AIM OF THE TASK.
Copy out every one of these lines, the requests included, and adjust each coordinate number in the answers by adding -94 to it. Leave the pictures out of your answer.

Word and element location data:
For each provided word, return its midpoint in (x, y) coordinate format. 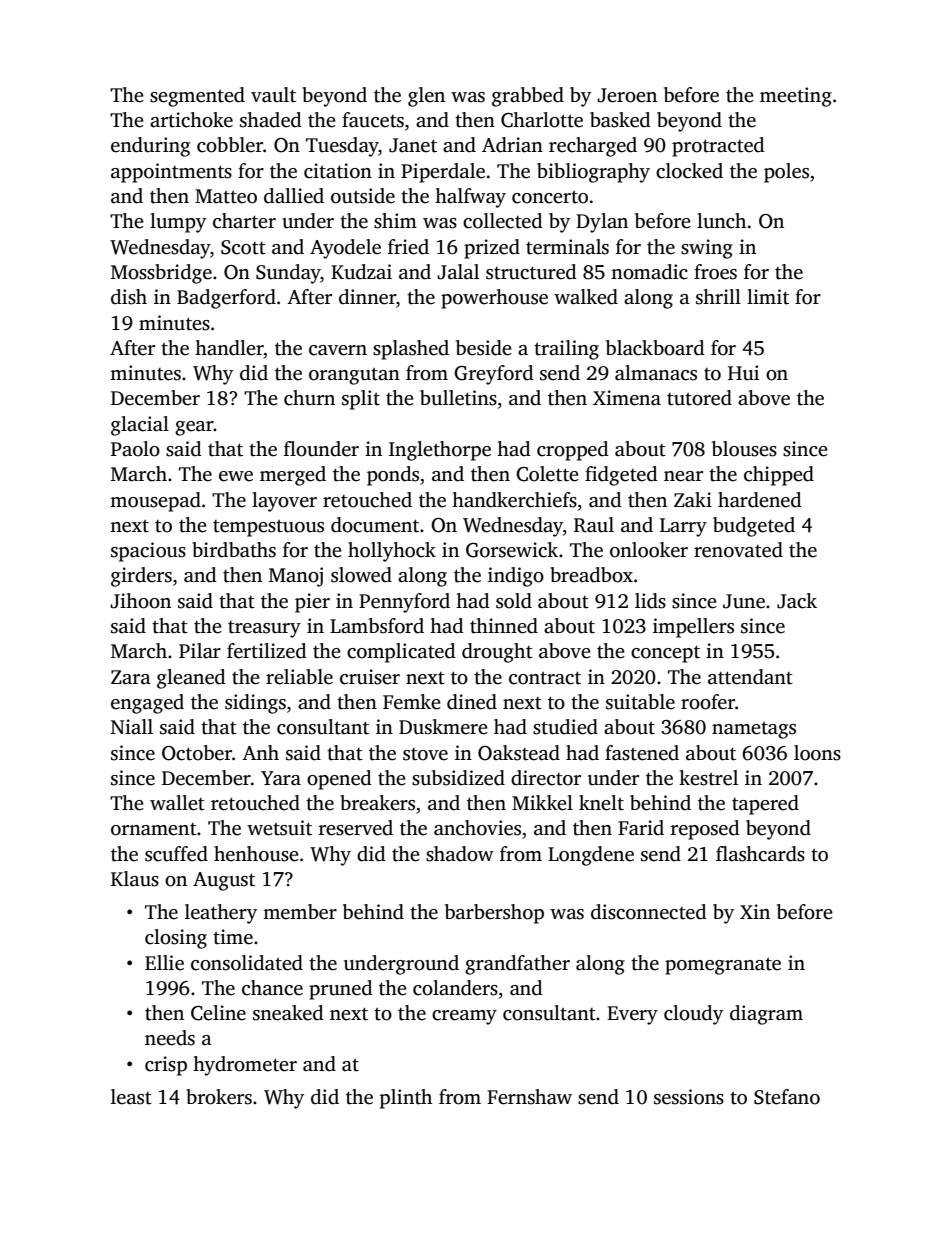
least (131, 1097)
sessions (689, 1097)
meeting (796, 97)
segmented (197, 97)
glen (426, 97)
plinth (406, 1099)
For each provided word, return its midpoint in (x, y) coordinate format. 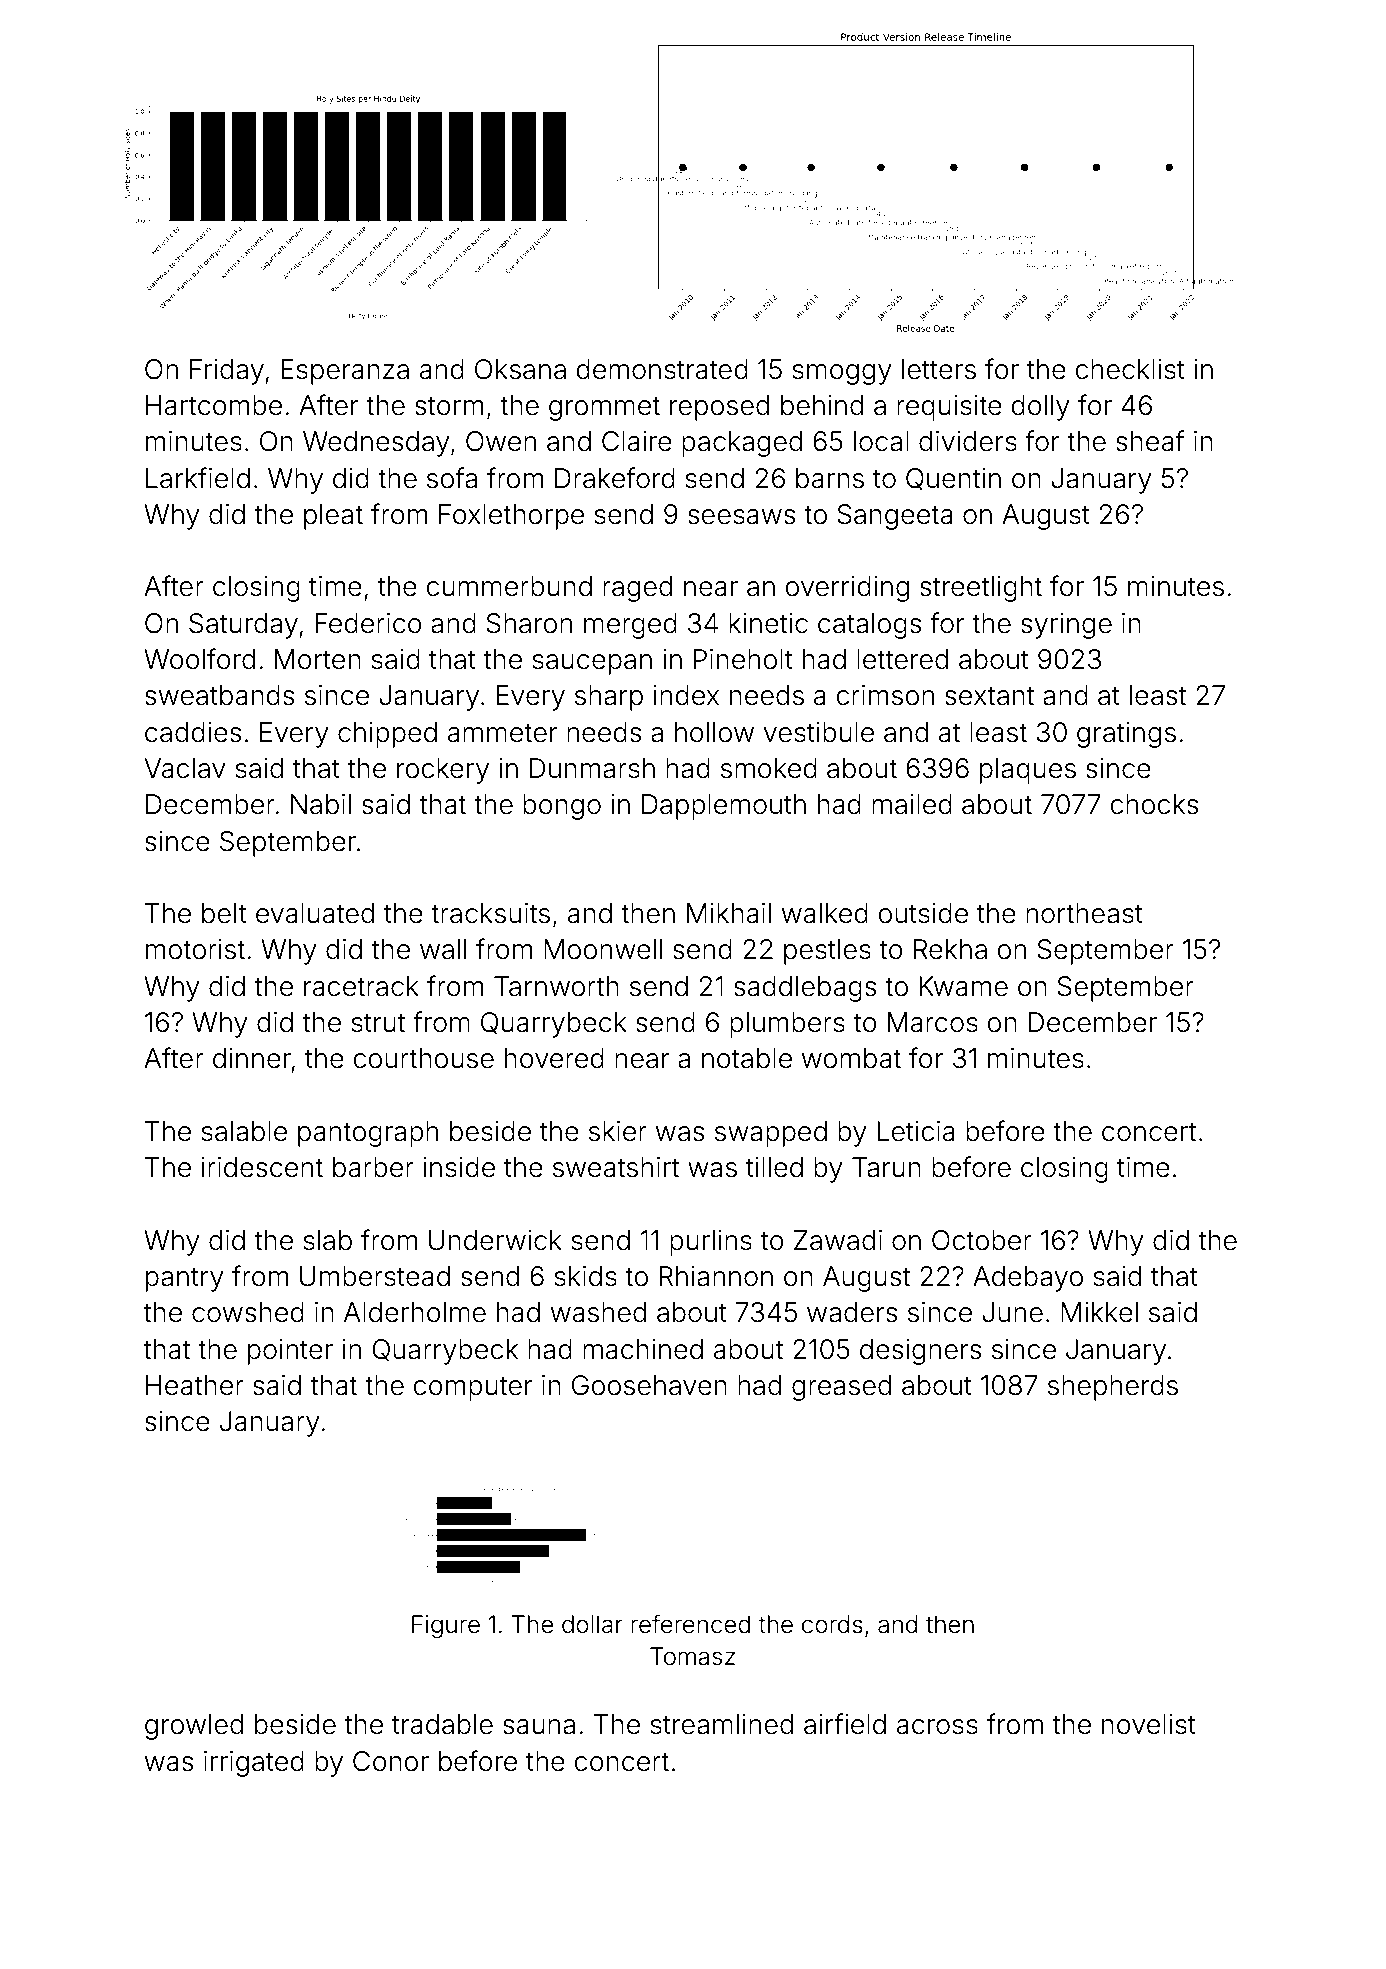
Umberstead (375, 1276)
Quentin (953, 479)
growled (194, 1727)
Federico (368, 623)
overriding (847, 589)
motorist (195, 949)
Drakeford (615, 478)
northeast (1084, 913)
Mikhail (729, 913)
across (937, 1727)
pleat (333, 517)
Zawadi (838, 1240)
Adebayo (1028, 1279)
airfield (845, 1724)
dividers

WORKED SOLUTION.
For each provided word, return its midpoint in (x, y) coordinate format. 
least (37, 1003)
sessions (595, 1003)
meeting (702, 3)
segmented (103, 3)
glen (332, 3)
plinth (312, 1005)
For each provided word, return its midpoint in (x, y) coordinate format. 
Umberstead (281, 1182)
Quentin (859, 385)
growled (100, 1633)
Federico (274, 529)
overriding (753, 495)
motorist (101, 855)
Drakeford (521, 384)
northeast (990, 819)
Mikhail (635, 819)
across (843, 1633)
pleat (239, 423)
Zawadi (744, 1146)
Adebayo (934, 1185)
airfield (751, 1630)
dividers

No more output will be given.